WORK REQUEST
Search the data for the word "orange" and copy every line that contains it.
***
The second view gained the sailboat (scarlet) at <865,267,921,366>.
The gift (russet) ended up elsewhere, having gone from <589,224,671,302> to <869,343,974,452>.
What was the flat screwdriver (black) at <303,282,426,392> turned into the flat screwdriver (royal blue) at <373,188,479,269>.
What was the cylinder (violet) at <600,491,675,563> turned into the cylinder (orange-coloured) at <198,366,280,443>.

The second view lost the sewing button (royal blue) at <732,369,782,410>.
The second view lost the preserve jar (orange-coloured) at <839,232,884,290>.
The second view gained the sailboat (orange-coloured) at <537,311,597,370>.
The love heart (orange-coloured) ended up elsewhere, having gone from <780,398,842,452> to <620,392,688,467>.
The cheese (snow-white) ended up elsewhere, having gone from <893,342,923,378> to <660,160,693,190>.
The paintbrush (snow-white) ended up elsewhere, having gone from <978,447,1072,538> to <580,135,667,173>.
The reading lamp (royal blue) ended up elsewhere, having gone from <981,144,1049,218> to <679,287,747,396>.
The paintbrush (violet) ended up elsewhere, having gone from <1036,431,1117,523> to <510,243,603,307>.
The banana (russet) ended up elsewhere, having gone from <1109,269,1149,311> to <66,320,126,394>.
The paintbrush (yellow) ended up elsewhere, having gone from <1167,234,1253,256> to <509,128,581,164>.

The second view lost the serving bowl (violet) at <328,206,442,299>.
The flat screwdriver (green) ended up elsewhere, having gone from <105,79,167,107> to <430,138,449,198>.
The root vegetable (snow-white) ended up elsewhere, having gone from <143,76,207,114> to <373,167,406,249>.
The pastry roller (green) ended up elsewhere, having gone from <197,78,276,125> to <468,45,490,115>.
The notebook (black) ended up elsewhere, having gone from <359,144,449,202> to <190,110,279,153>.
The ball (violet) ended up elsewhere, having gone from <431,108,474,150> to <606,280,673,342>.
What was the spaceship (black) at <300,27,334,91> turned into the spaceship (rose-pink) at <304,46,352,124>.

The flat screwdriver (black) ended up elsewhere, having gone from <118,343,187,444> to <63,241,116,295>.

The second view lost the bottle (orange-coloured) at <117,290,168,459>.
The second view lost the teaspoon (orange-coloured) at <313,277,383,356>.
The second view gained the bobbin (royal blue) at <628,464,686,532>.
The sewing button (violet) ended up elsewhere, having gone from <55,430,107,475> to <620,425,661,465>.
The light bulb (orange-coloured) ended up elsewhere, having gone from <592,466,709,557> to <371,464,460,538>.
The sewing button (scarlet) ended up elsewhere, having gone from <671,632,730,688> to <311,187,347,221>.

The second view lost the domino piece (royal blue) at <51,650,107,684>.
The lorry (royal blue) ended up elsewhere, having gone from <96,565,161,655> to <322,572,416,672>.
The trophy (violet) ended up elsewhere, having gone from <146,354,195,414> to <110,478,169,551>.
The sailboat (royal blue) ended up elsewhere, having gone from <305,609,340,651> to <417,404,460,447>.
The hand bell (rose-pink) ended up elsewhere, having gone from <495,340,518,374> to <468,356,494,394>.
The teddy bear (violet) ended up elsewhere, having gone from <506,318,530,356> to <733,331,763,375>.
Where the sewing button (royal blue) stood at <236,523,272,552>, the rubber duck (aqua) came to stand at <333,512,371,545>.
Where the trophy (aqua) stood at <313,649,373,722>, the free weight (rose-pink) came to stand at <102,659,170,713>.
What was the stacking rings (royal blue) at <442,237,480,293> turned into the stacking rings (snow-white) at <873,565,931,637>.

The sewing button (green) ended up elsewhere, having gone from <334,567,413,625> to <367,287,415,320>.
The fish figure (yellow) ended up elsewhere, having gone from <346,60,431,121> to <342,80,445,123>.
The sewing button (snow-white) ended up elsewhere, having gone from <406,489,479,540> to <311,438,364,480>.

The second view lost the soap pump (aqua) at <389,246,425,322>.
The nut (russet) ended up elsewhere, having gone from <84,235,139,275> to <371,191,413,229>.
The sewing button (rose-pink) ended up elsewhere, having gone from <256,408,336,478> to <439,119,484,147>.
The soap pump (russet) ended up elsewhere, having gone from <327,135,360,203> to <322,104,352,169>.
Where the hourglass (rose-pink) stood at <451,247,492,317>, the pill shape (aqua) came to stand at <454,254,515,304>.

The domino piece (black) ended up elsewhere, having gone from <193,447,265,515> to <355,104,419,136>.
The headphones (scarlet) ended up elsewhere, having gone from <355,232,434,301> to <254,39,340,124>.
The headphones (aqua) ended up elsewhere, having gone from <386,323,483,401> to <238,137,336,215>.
***
TASK OUTPUT
What was the cylinder (violet) at <600,491,675,563> turned into the cylinder (orange-coloured) at <198,366,280,443>.
The second view lost the preserve jar (orange-coloured) at <839,232,884,290>.
The second view gained the sailboat (orange-coloured) at <537,311,597,370>.
The love heart (orange-coloured) ended up elsewhere, having gone from <780,398,842,452> to <620,392,688,467>.
The second view lost the bottle (orange-coloured) at <117,290,168,459>.
The second view lost the teaspoon (orange-coloured) at <313,277,383,356>.
The light bulb (orange-coloured) ended up elsewhere, having gone from <592,466,709,557> to <371,464,460,538>.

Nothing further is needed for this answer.